[PROVIDED INFORMATION Boundary: Start]
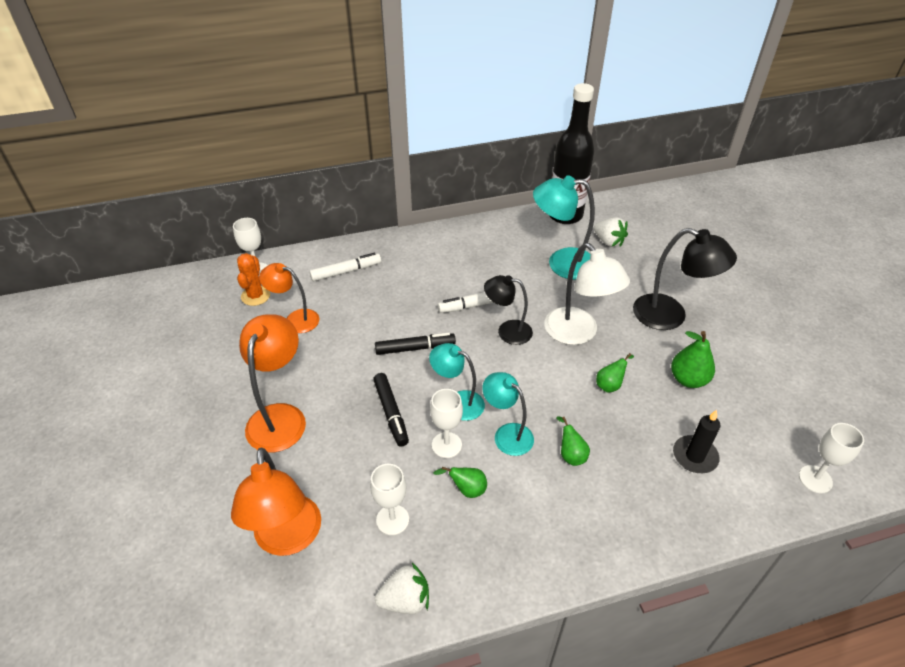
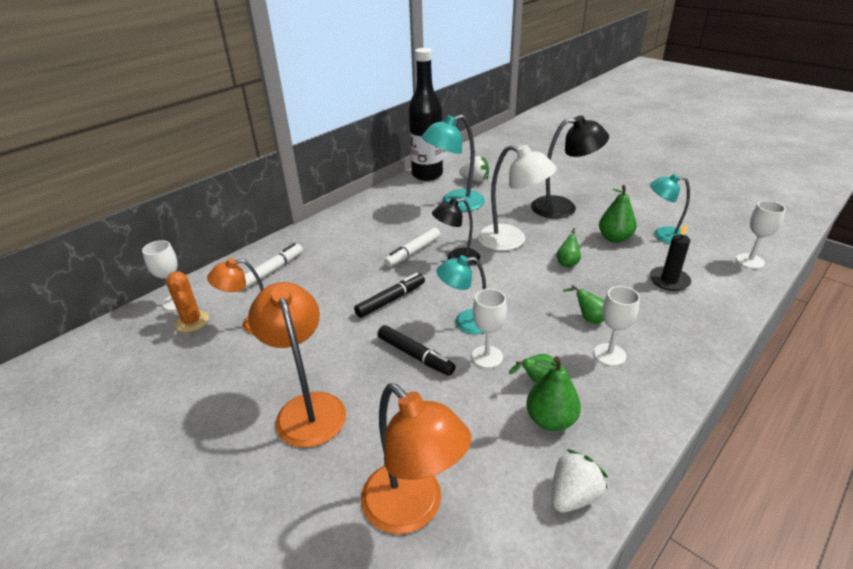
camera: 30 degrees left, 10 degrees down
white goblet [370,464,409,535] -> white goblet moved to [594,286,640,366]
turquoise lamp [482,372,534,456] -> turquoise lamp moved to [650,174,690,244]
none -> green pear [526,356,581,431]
[PROVIDED INFORMATION Boundary: End]
[PROVIDED INFORMATION Boundary: Start]
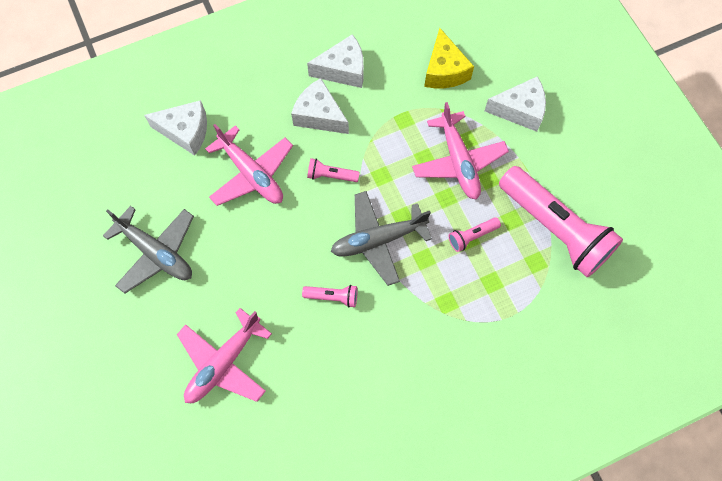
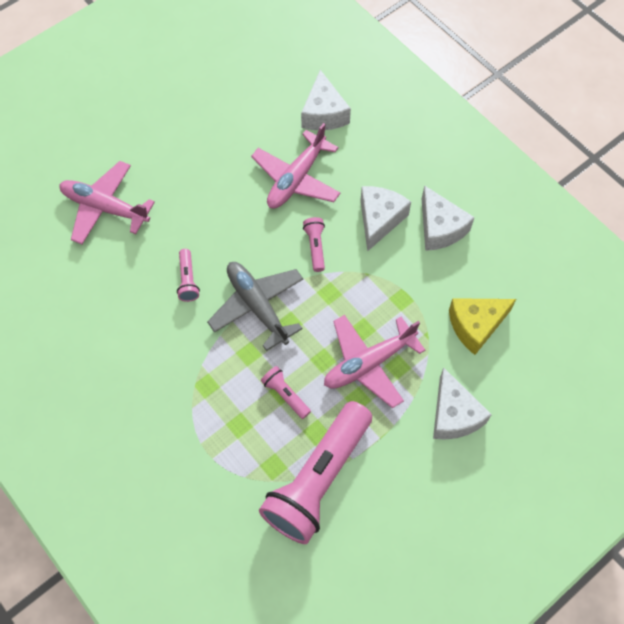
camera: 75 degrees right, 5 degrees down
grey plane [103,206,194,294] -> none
[PROVIDED INFORMATION Boundary: End]
[PROVIDED INFORMATION Boundary: Start]
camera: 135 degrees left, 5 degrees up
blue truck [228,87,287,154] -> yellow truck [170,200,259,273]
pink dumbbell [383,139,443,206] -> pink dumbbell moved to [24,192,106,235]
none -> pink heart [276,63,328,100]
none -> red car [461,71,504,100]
[PROVIDED INFORMATION Boundary: End]
◆ AIM OF THE EXERCISE ◆
There is a line with "camera: 30 degrees left, 10 degrees down" and a line with "none -> green pear [526,356,581,431]" above. Copy exactly those two lines and all lines between them, with nothing else.

◆ EXERCISE ANSWER ◆
camera: 30 degrees left, 10 degrees down
white goblet [370,464,409,535] -> white goblet moved to [594,286,640,366]
turquoise lamp [482,372,534,456] -> turquoise lamp moved to [650,174,690,244]
none -> green pear [526,356,581,431]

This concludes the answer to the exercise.